===== TASK DATA

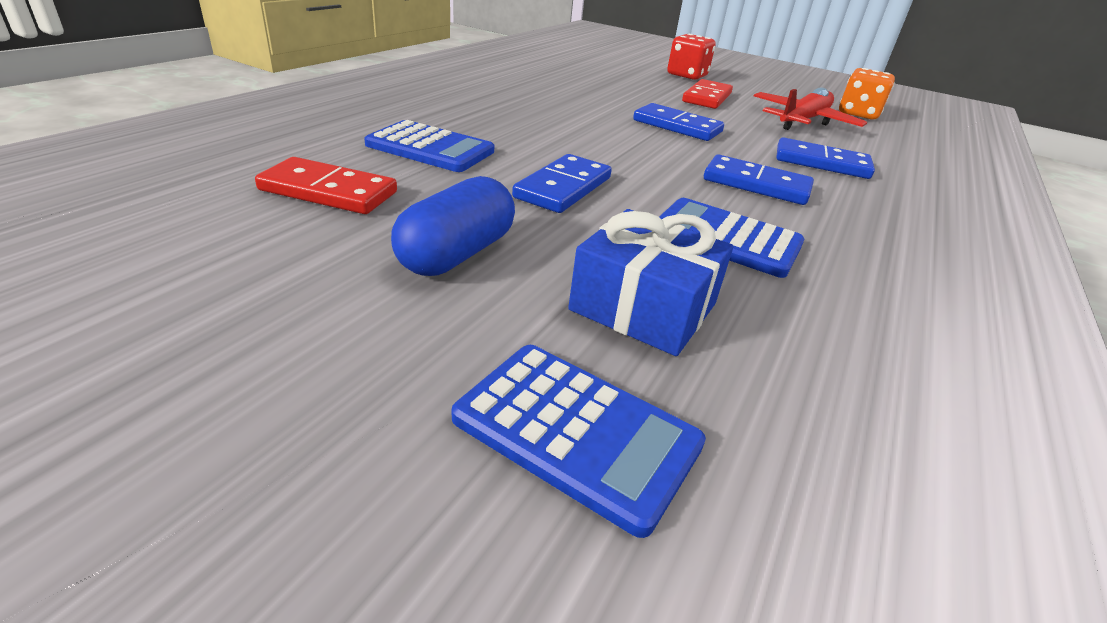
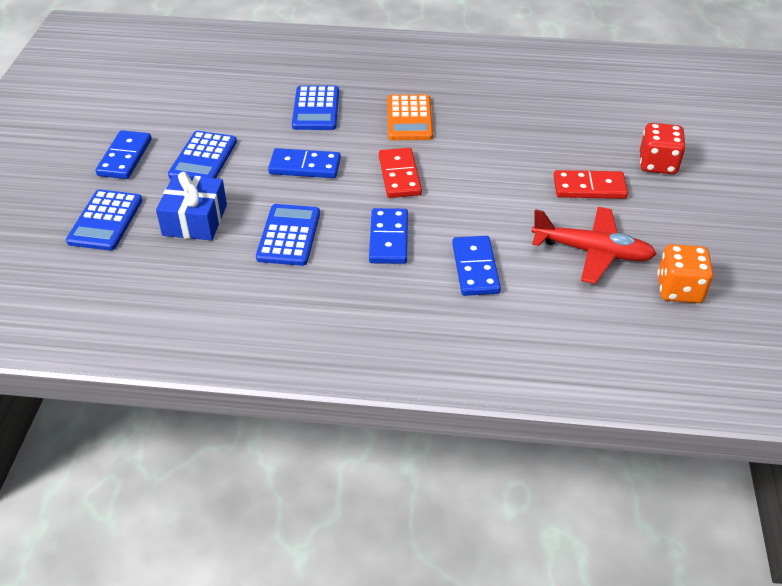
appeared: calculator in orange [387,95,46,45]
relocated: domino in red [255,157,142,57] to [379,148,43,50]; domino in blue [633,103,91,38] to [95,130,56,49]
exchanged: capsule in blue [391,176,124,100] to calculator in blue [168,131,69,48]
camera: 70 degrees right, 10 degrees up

==========
===== TASK DATA

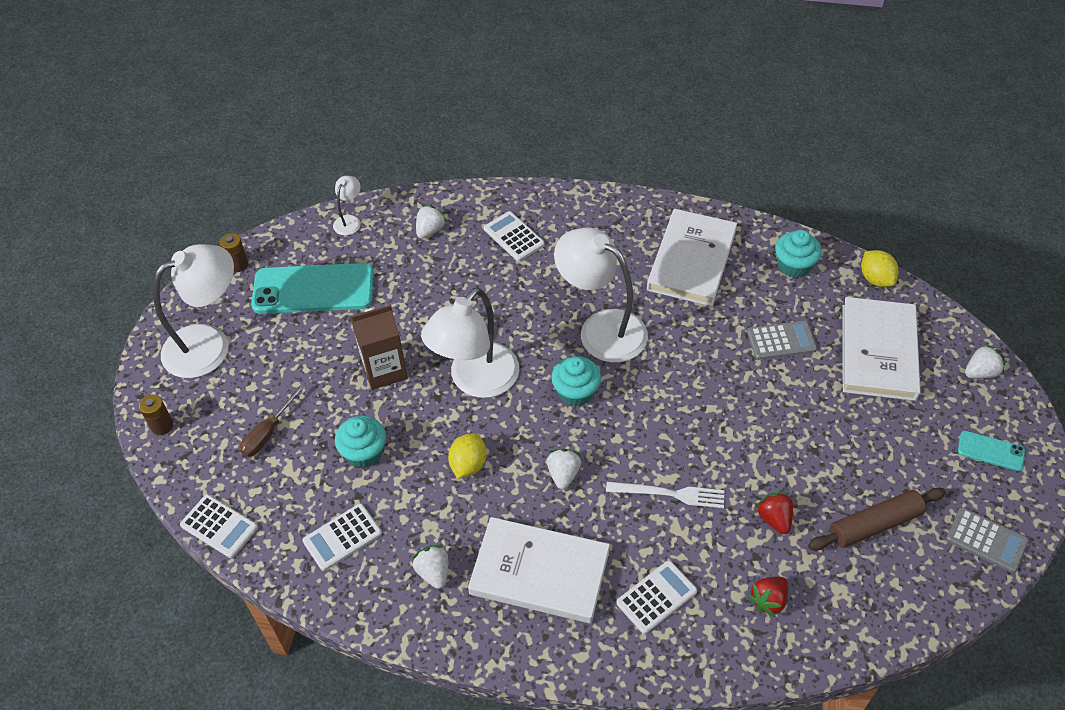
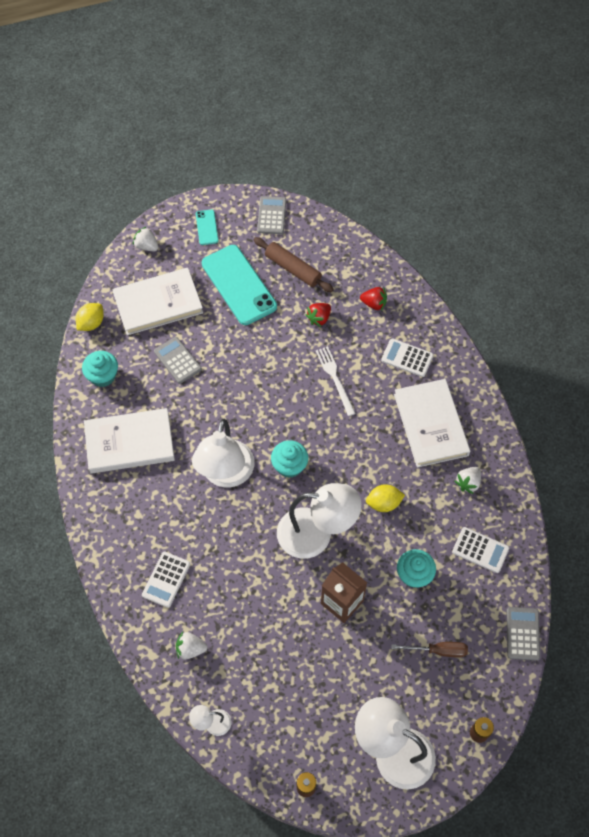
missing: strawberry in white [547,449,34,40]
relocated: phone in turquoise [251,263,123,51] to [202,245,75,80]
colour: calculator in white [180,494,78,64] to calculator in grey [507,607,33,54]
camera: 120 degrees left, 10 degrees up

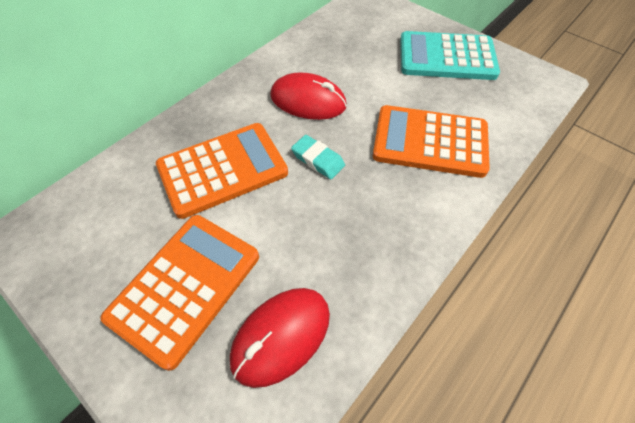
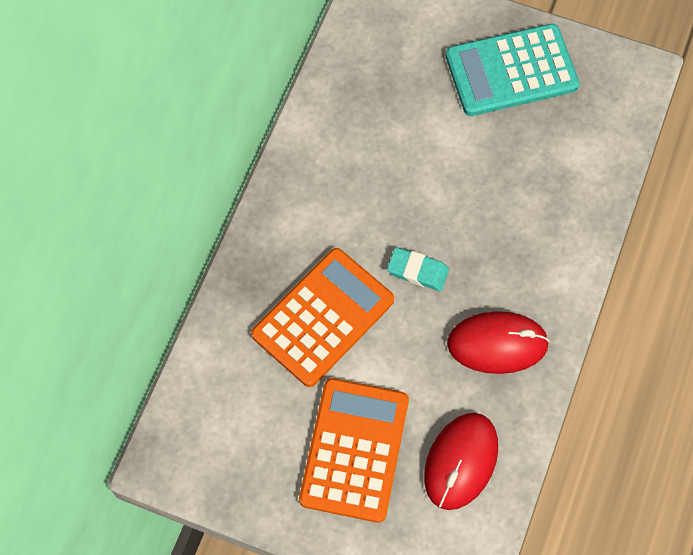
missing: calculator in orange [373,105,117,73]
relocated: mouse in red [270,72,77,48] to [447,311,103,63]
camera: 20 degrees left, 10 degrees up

==========

The lines to copy exactly start with the line above that has "relocated: phone in" and go on through the line that has "camera: 20 degrees left, 10 degrees up"; please include both, add nothing else, and omit the pictures.

relocated: phone in turquoise [251,263,123,51] to [202,245,75,80]
colour: calculator in white [180,494,78,64] to calculator in grey [507,607,33,54]
camera: 120 degrees left, 10 degrees up

missing: calculator in orange [373,105,117,73]
relocated: mouse in red [270,72,77,48] to [447,311,103,63]
camera: 20 degrees left, 10 degrees up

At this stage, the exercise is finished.